:: Entries shown ::

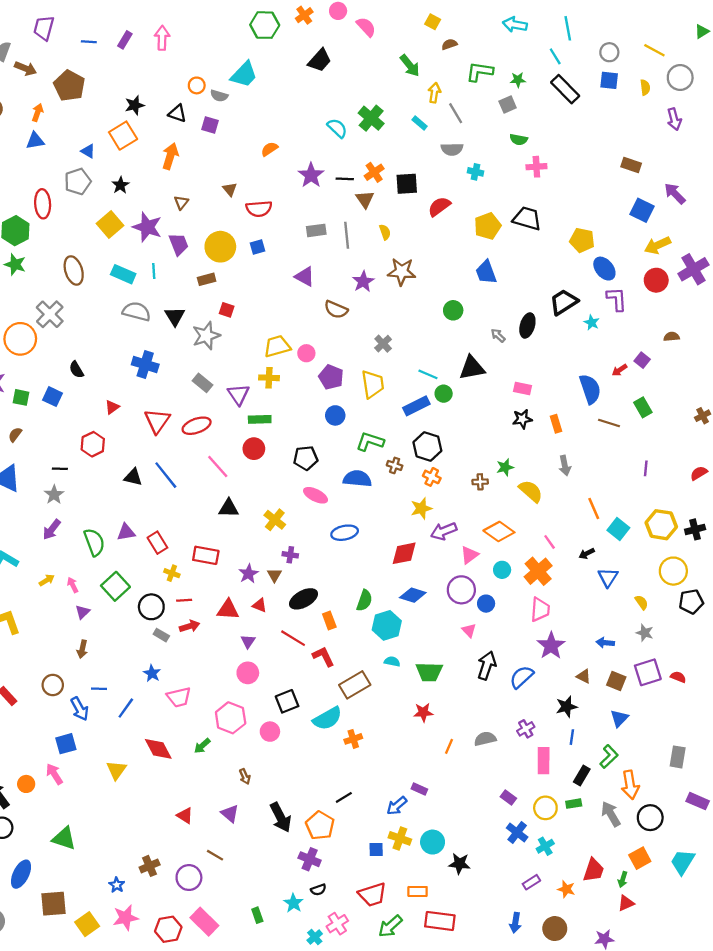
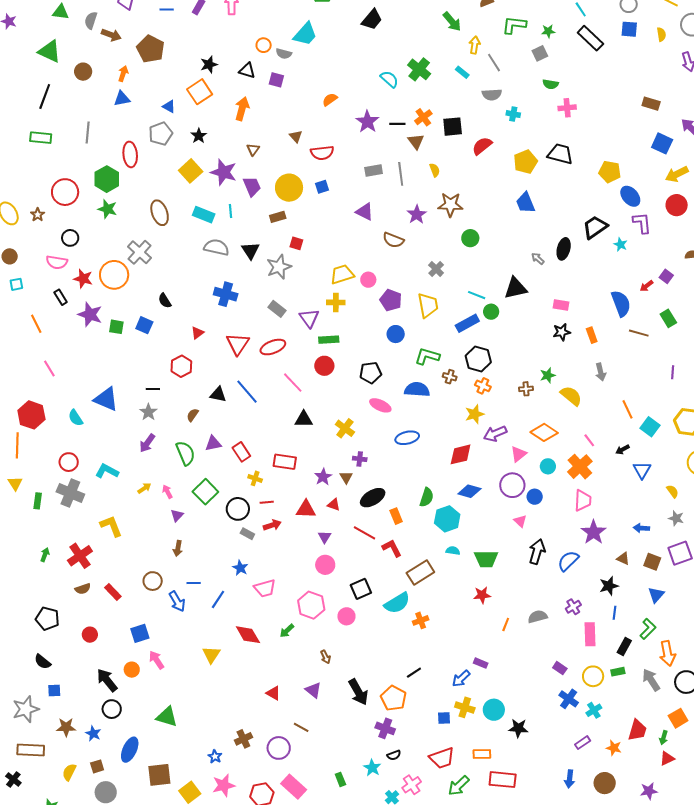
green circle: (453, 310) -> (470, 238), moved
brown semicircle: (15, 435) -> (193, 415), moved
blue square: (66, 744) -> (140, 633), moved

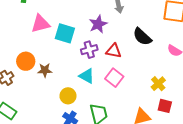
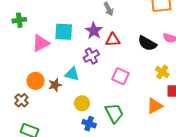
cyan square: (65, 33) -> (64, 32), moved
black semicircle: (142, 37) -> (147, 43), moved
red triangle: (114, 51) -> (113, 40), moved
cyan triangle: (87, 76) -> (72, 74), moved

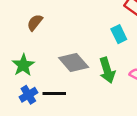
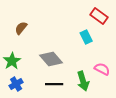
green arrow: (107, 70) -> (83, 81), moved
black line: (54, 94) -> (54, 84), moved

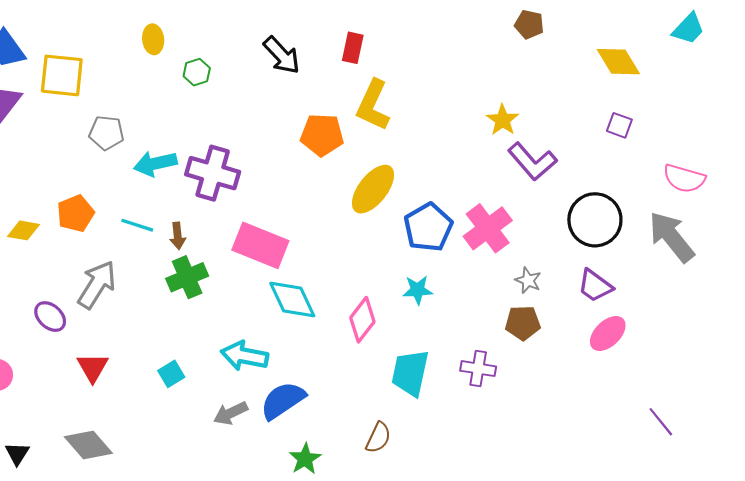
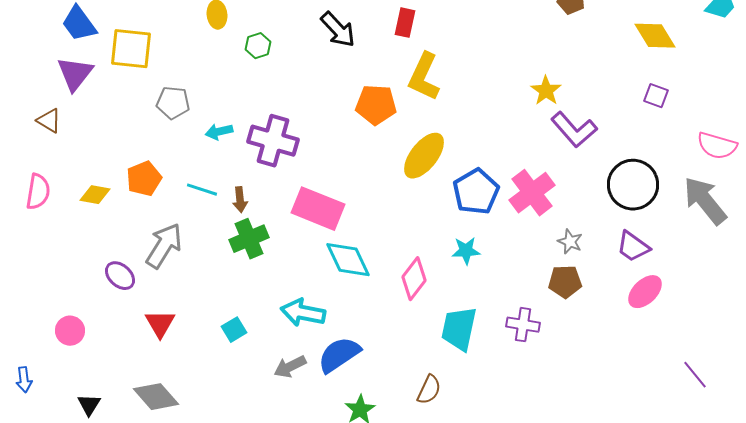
cyan arrow: (155, 164) -> (219, 132), size x0.7

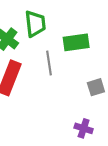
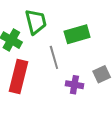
purple cross: (84, 128) -> (74, 85), moved

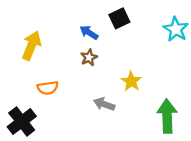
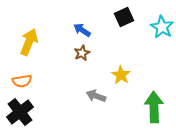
black square: (119, 18) -> (124, 17), moved
orange semicircle: (48, 88) -> (22, 81), moved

:::

● Directions:
A word-for-word copy of the lines from the start of the listing through the line containing "cyan arrow: (155, 164)" is the answer. Pictures stay out of it.

● Reply:
green circle: (453, 310) -> (470, 238), moved
brown semicircle: (15, 435) -> (193, 415), moved
blue square: (66, 744) -> (140, 633), moved

cyan square: (65, 33) -> (64, 32), moved
black semicircle: (142, 37) -> (147, 43), moved
red triangle: (114, 51) -> (113, 40), moved
cyan triangle: (87, 76) -> (72, 74), moved

green arrow: (107, 70) -> (83, 81), moved
black line: (54, 94) -> (54, 84), moved

cyan arrow: (155, 164) -> (219, 132), size x0.7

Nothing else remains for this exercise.